What the exercise asks = Please repeat the entries word for word and keep the images out.

Segment Open

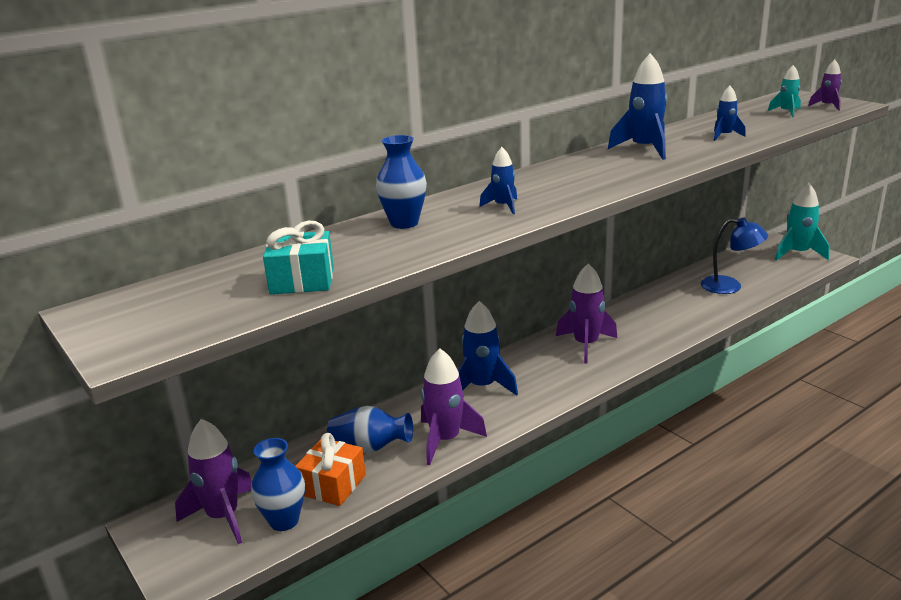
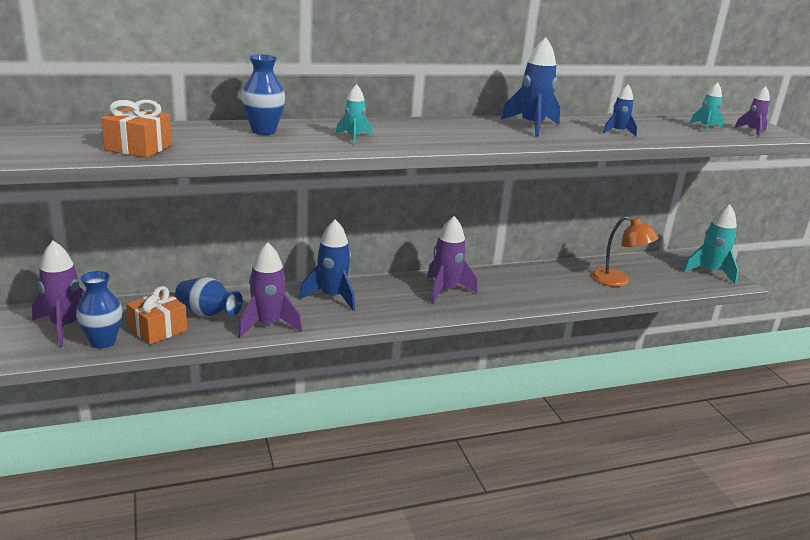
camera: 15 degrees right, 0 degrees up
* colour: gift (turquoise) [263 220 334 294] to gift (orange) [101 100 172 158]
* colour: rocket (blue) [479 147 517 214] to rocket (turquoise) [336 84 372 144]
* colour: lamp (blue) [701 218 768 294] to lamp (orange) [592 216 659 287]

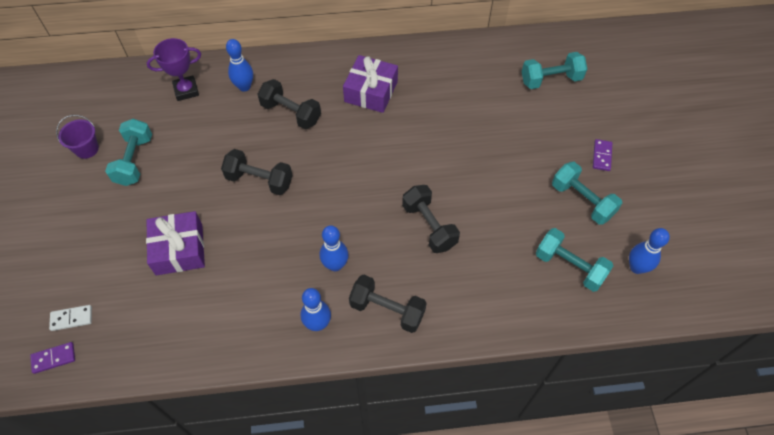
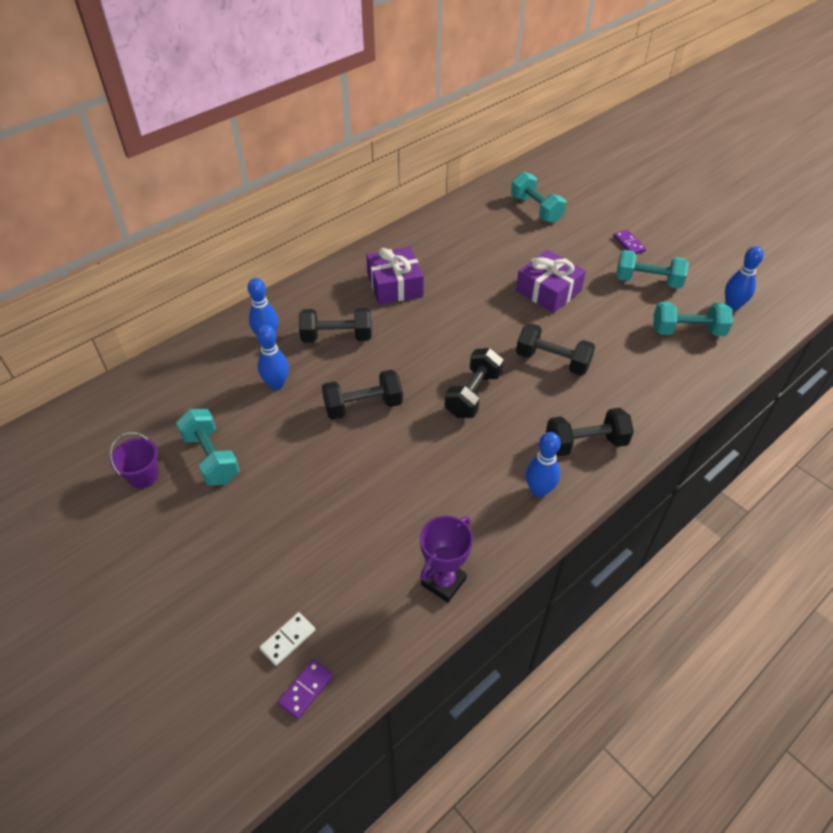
camera: 35 degrees left, 10 degrees down
* appeared: dumbbell (black) [445 348 504 418]
* relocated: gift (purple) [146 211 205 275] to [516 250 586 313]
* relocated: trophy (purple) [147 38 201 101] to [420 515 473 603]
* relocated: bowling pin (blue) [320 225 348 271] to [257 324 289 390]
* spun: dumbbell (turquoise) [522 52 587 89] = [511 172 566 223] 75 degrees counterclockwise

Segment Closed

Answer below =
camera: 15 degrees right, 0 degrees up
* colour: gift (turquoise) [263 220 334 294] to gift (orange) [101 100 172 158]
* colour: rocket (blue) [479 147 517 214] to rocket (turquoise) [336 84 372 144]
* colour: lamp (blue) [701 218 768 294] to lamp (orange) [592 216 659 287]

camera: 35 degrees left, 10 degrees down
* appeared: dumbbell (black) [445 348 504 418]
* relocated: gift (purple) [146 211 205 275] to [516 250 586 313]
* relocated: trophy (purple) [147 38 201 101] to [420 515 473 603]
* relocated: bowling pin (blue) [320 225 348 271] to [257 324 289 390]
* spun: dumbbell (turquoise) [522 52 587 89] = [511 172 566 223] 75 degrees counterclockwise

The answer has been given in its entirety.